Everything from the line containing "recoloured: red cutting" through the final line of the listing below should be given again, word for word, and nothing else.

§ **DATASET EXTRACT**:

********************

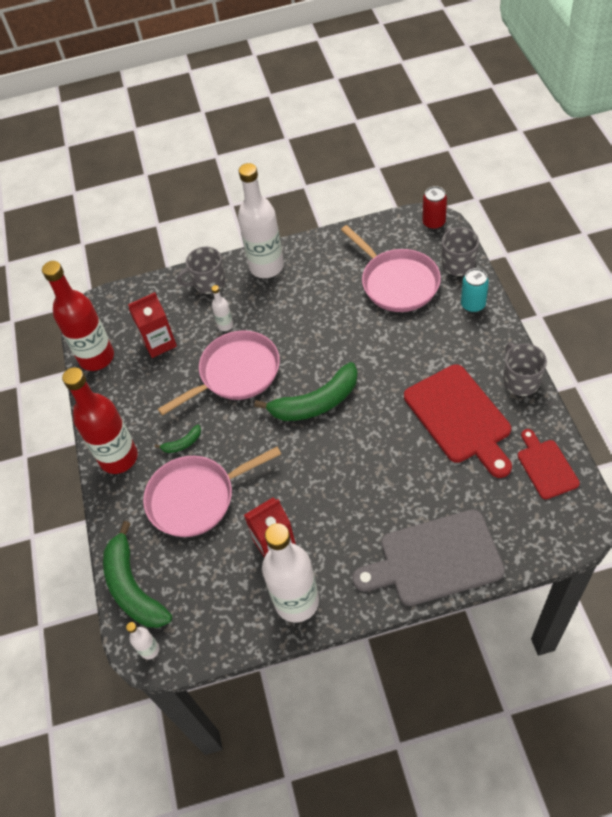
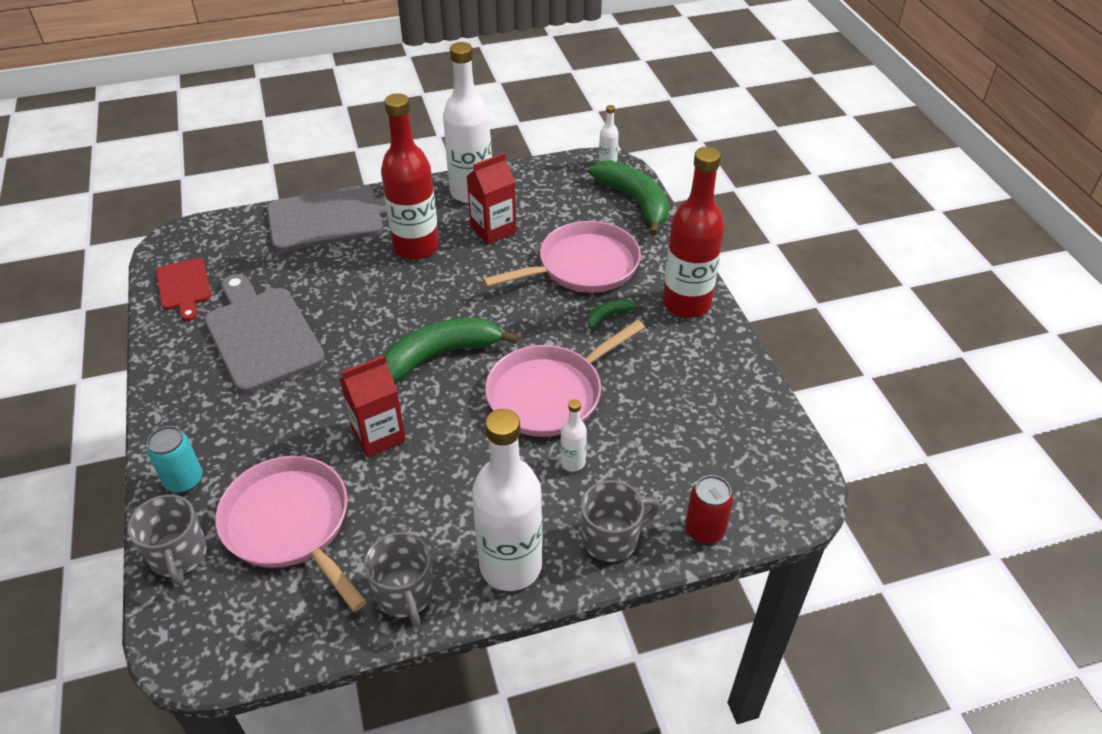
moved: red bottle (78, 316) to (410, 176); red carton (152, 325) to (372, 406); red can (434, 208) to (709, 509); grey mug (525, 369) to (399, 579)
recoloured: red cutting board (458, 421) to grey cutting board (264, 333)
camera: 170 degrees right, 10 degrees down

********************

§ **ANSWER TO THIS EXERCISE**:
recoloured: red cutting board (458, 421) to grey cutting board (264, 333)
camera: 170 degrees right, 10 degrees down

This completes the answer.